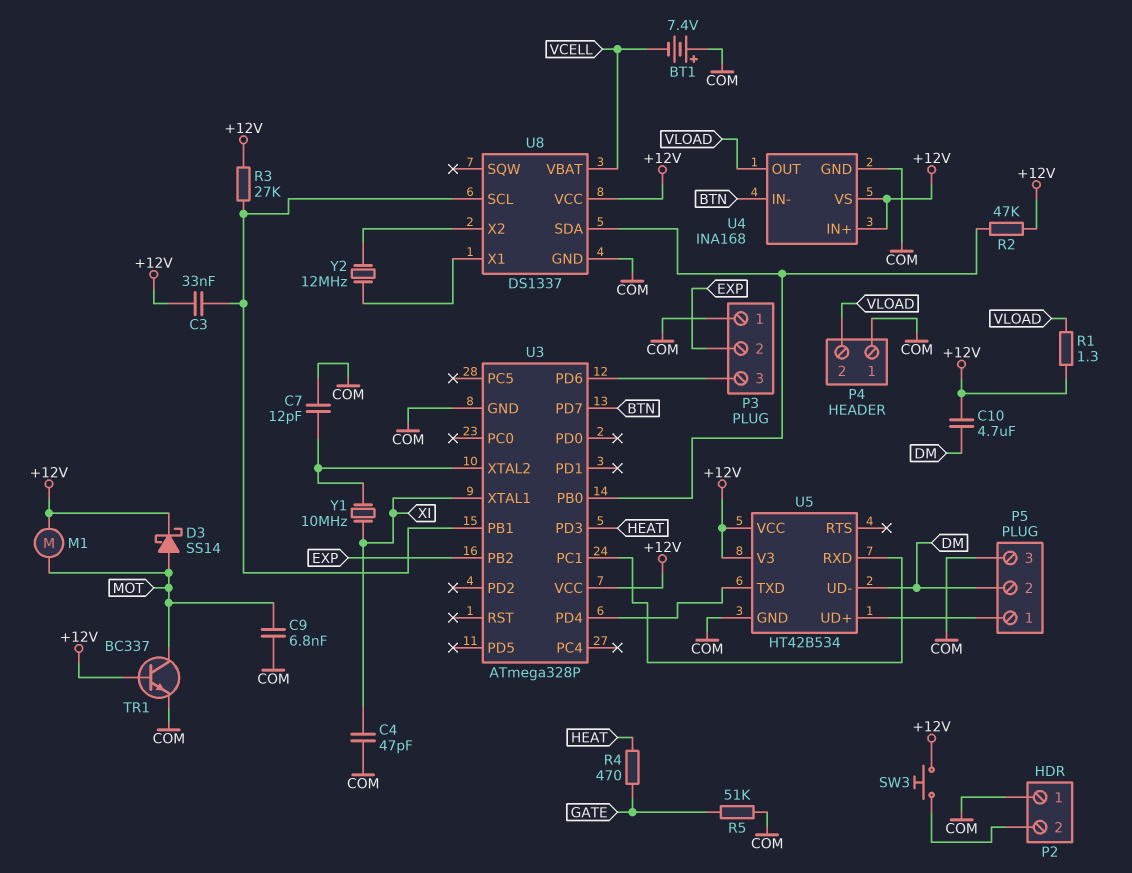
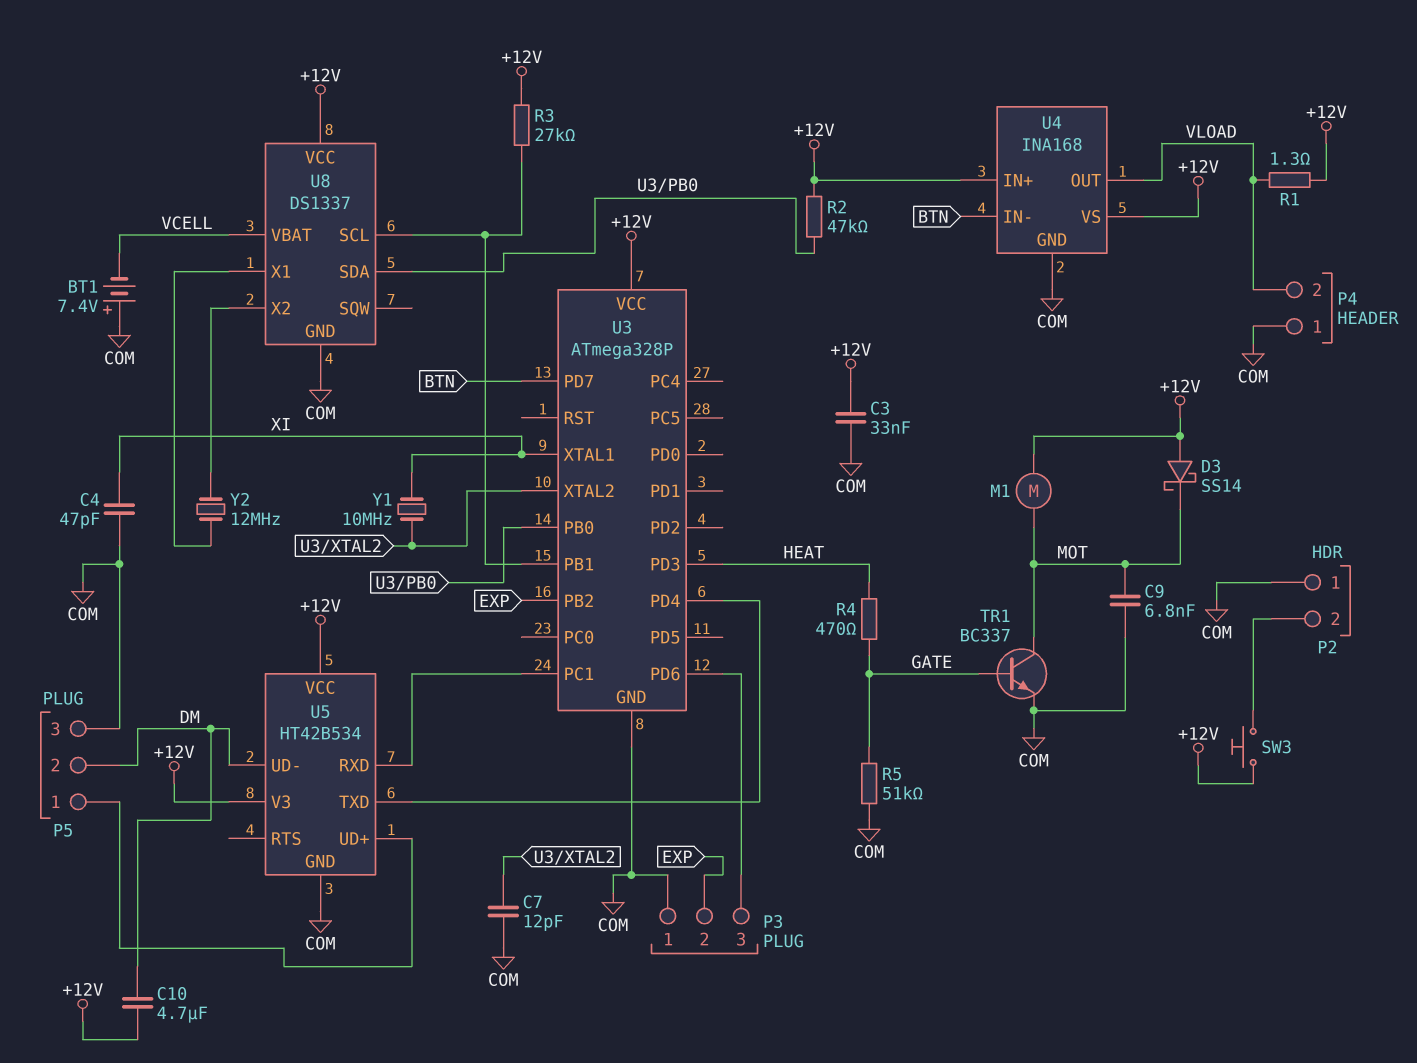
C3: 33nF (+12V, U3/PB1) -> 33nF (+12V, COM)
D3: schottky SS14 (A MOT, K +12V) -> schottky SS14 (A +12V, K MOT)
TR1: NPN BC337 (B +12V, C MOT, E COM) -> NPN BC337 (B GATE, C MOT, E COM)

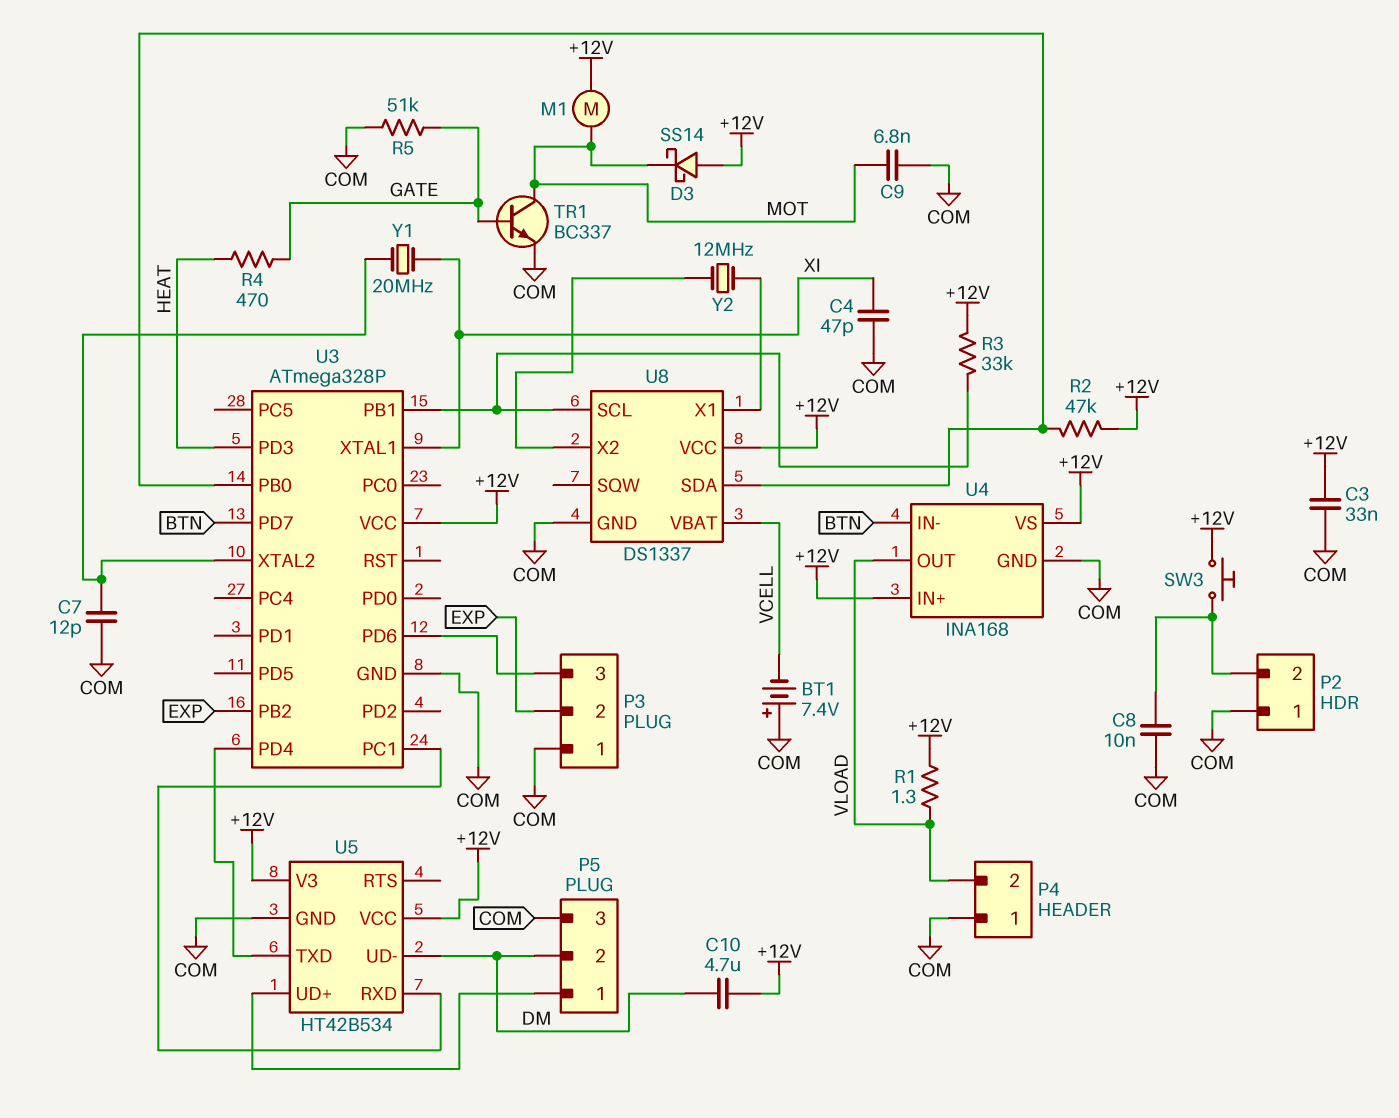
C8: none -> 10nF (COM, P2/2)
R3: 27k (+12V, U3/PB1) -> 33k (+12V, U3/PB1)
Y1: 10MHz (U3/XTAL2, XI) -> 20MHz (U3/XTAL2, XI)

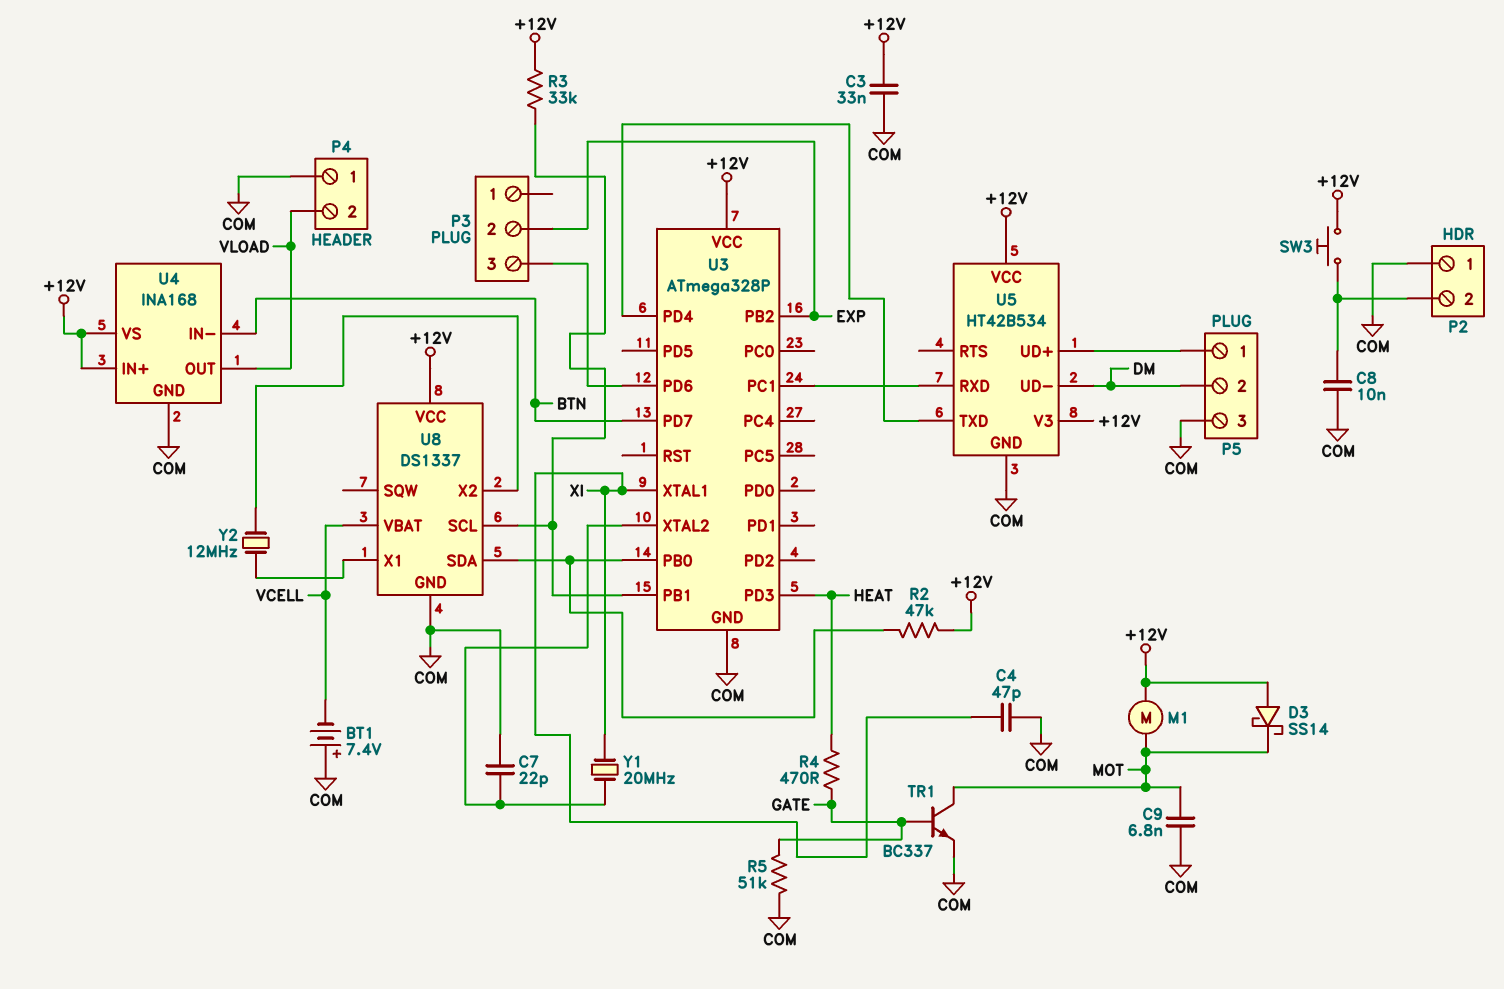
C7: 12pF (COM, U3/XTAL2) -> 22pF (COM, U3/XTAL2)
C10: 4.7uF (+12V, DM) -> none
P3 pin 1: COM -> none
R1: 1.3 (+12V, VLOAD) -> none

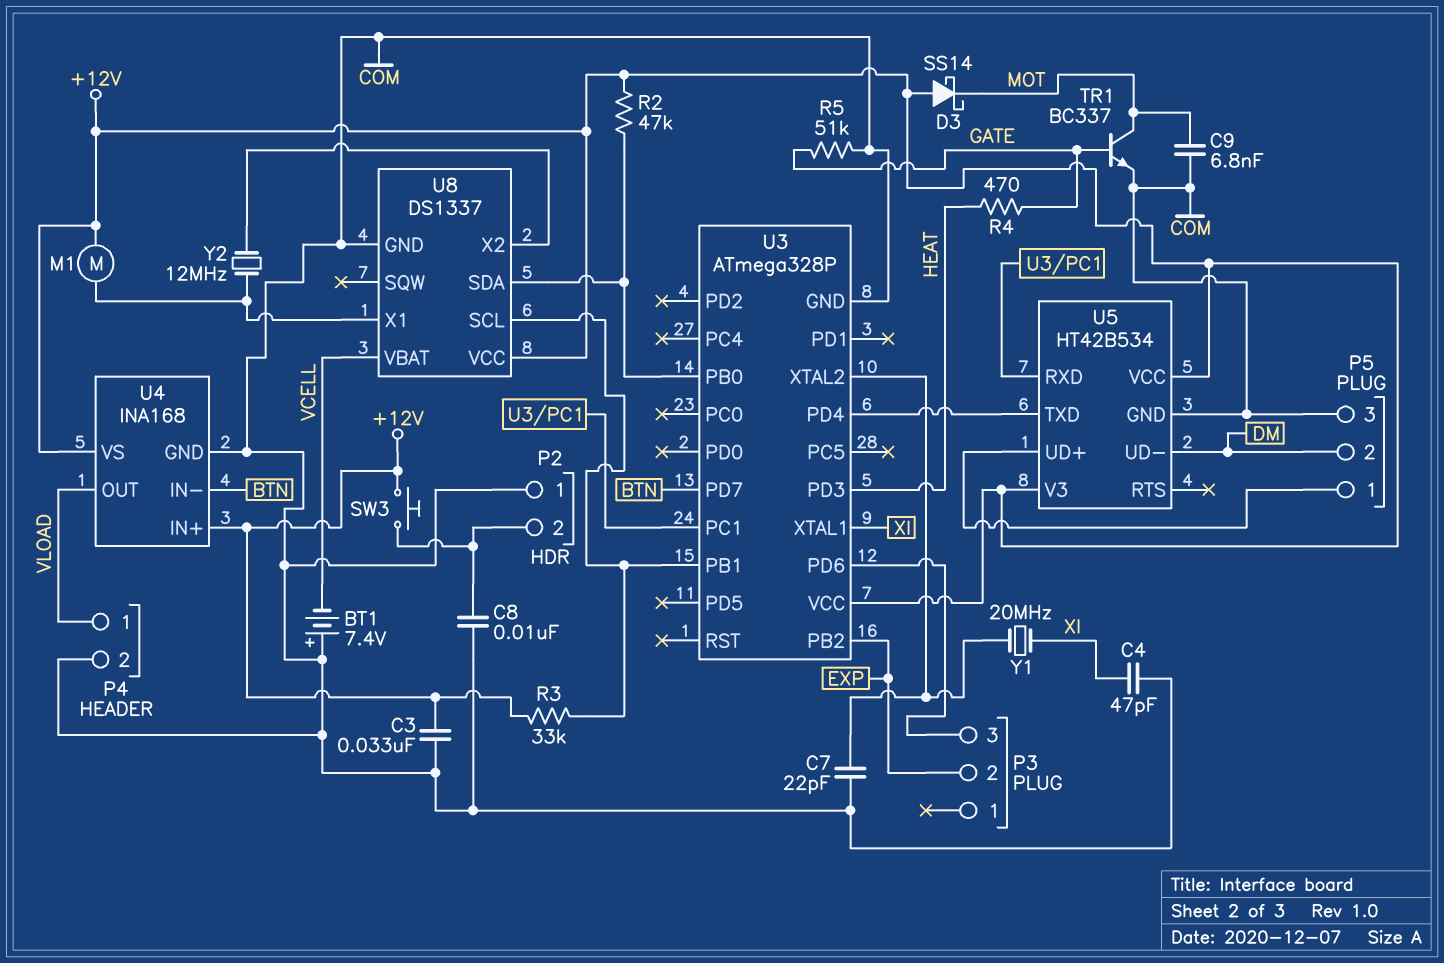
M1: motor (+12V, MOT) -> motor (+12V, U8/X1)
P4 pin 1: COM -> VLOAD
P4 pin 2: VLOAD -> COM

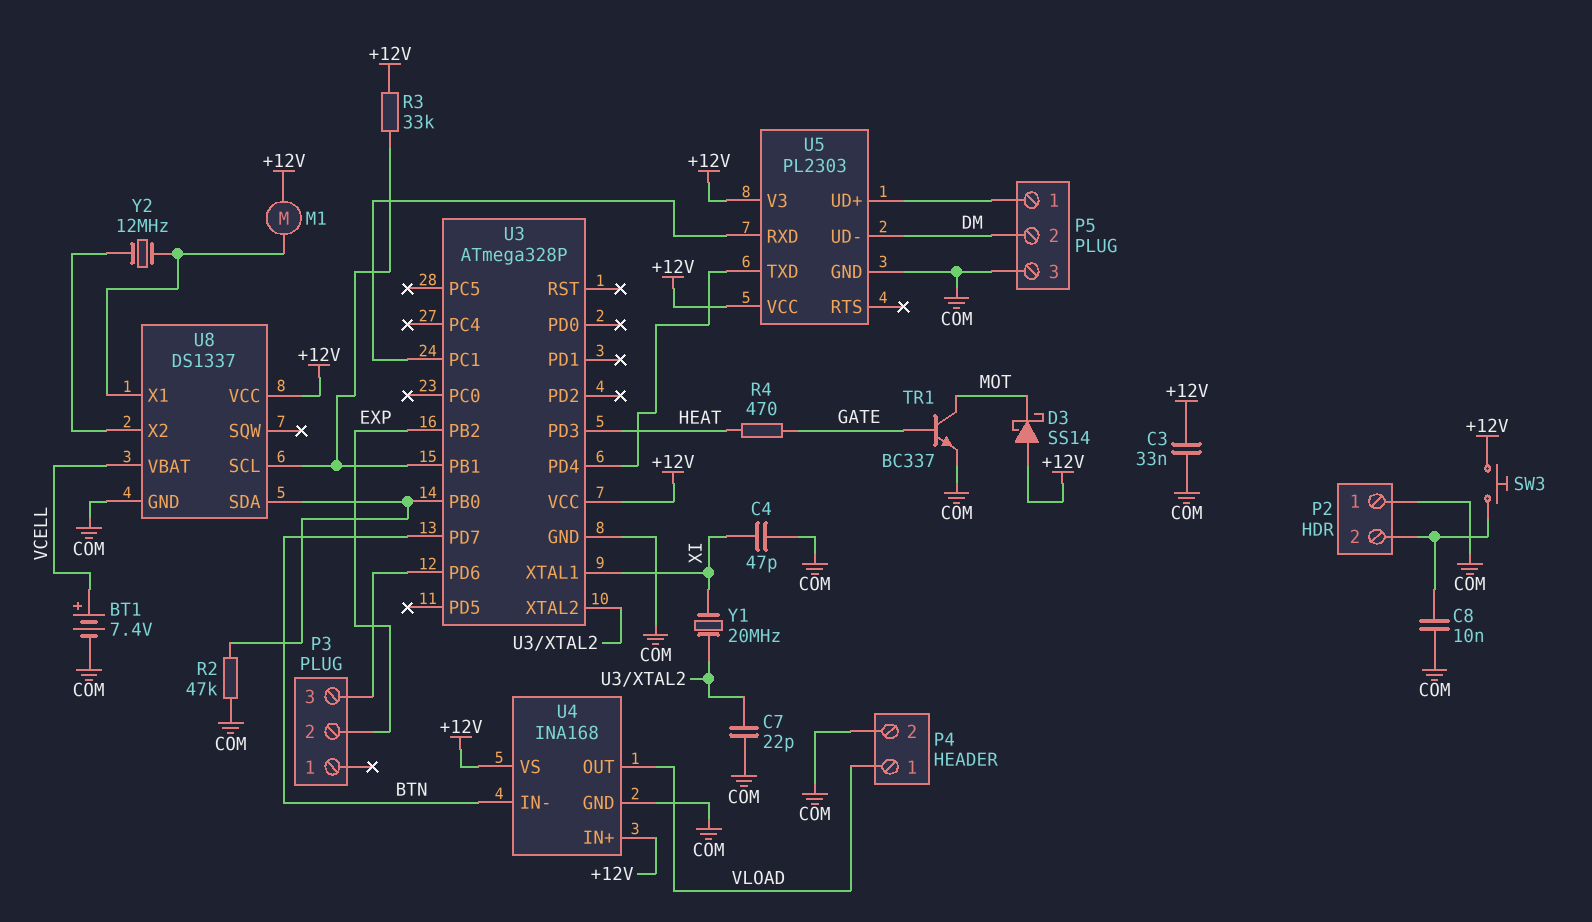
BT1: 7.4V (plus COM, minus VCELL) -> 7.4V (plus VCELL, minus COM)
C9: 6.8nF (COM, MOT) -> none
R2: 47k (+12V, U3/PB0) -> 47k (COM, U3/PB0)
R5: 51k (COM, GATE) -> none
U5: HT42B534 -> PL2303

→ Task instructions: Answer only with the count of lines in the records that include the string "VLOAD".

→ Solution to this exercise: 3